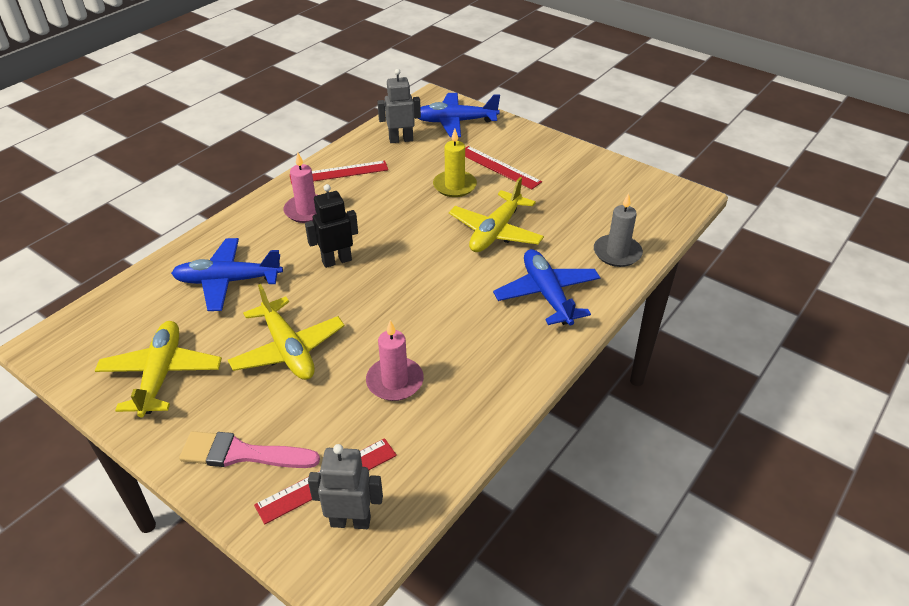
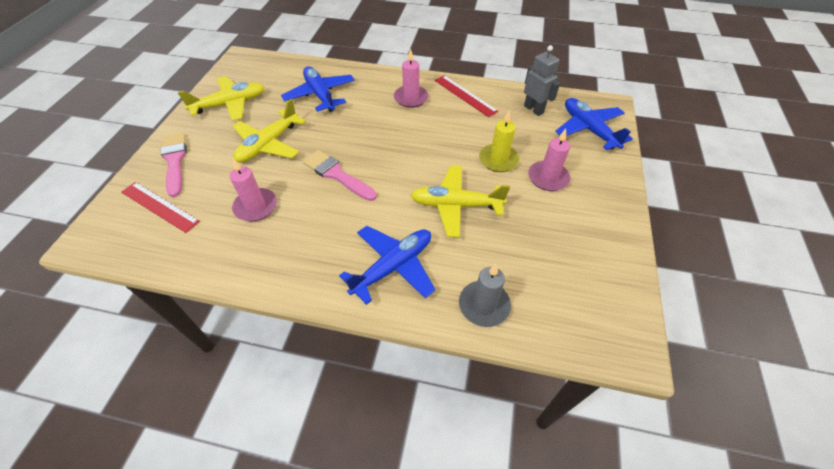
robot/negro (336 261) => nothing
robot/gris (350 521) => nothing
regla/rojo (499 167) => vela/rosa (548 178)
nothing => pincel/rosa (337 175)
━━━━
* **REQUIRED WORK**
The expected output is a verbatim retyping of each line from the one with "regla/rojo (499 167) => vela/rosa (548 178)" to the end of the listing above, with both end lines kept and nothing added.

* **EXERCISE SOLUTION**
regla/rojo (499 167) => vela/rosa (548 178)
nothing => pincel/rosa (337 175)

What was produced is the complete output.